+++ Given information +++

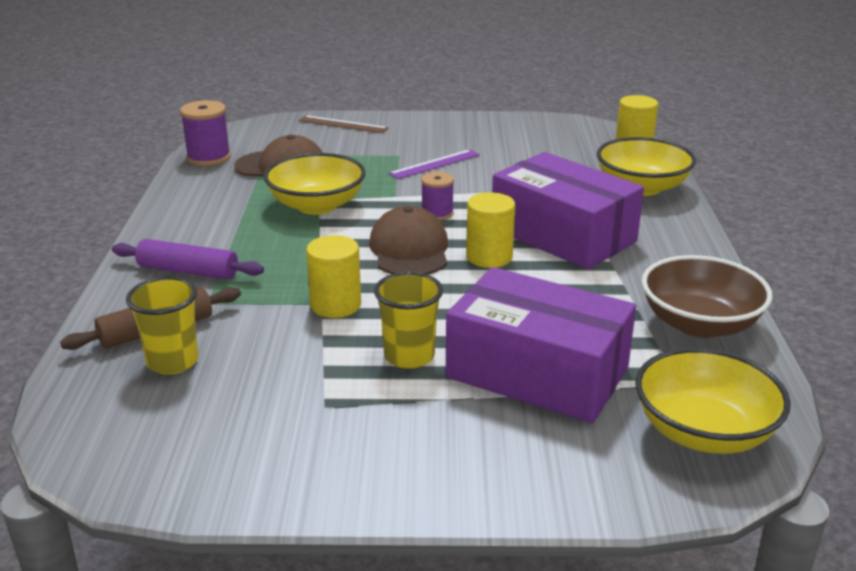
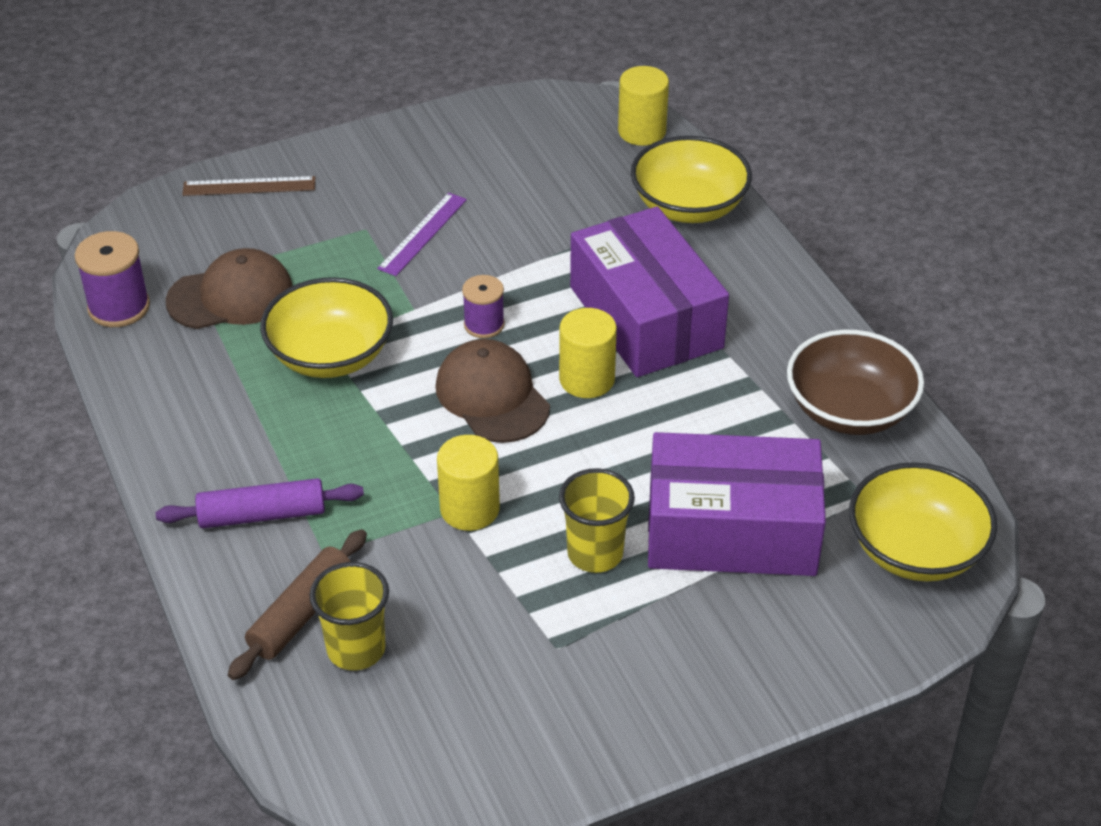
camera: 25 degrees left, 15 degrees up
purple box [492,152,644,270] -> purple box turned 45 degrees clockwise [570,206,729,377]

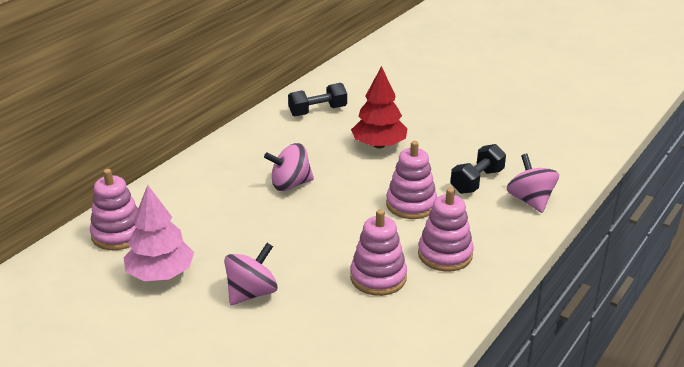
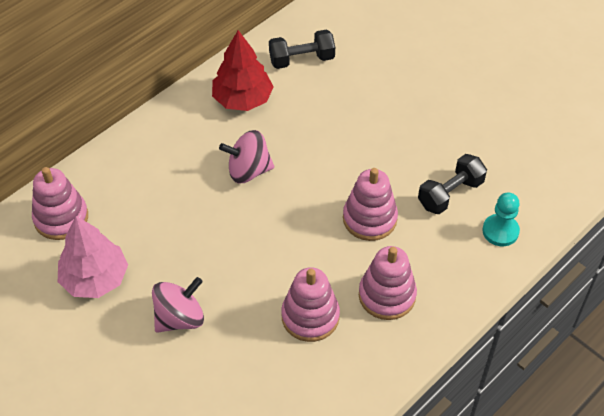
camera: 10 degrees right, 20 degrees up
red tree [351,66,408,149] -> red tree moved to [212,30,274,111]
pink spinning top [507,154,559,213] -> turquoise pawn [482,193,520,246]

+++

- **Work task**:
Repeat nothing before the line containing "camera: 10 degrees right, 20 degrees up"; repeat that line and every later line of the listing exactly.

- **Answer section**:
camera: 10 degrees right, 20 degrees up
red tree [351,66,408,149] -> red tree moved to [212,30,274,111]
pink spinning top [507,154,559,213] -> turquoise pawn [482,193,520,246]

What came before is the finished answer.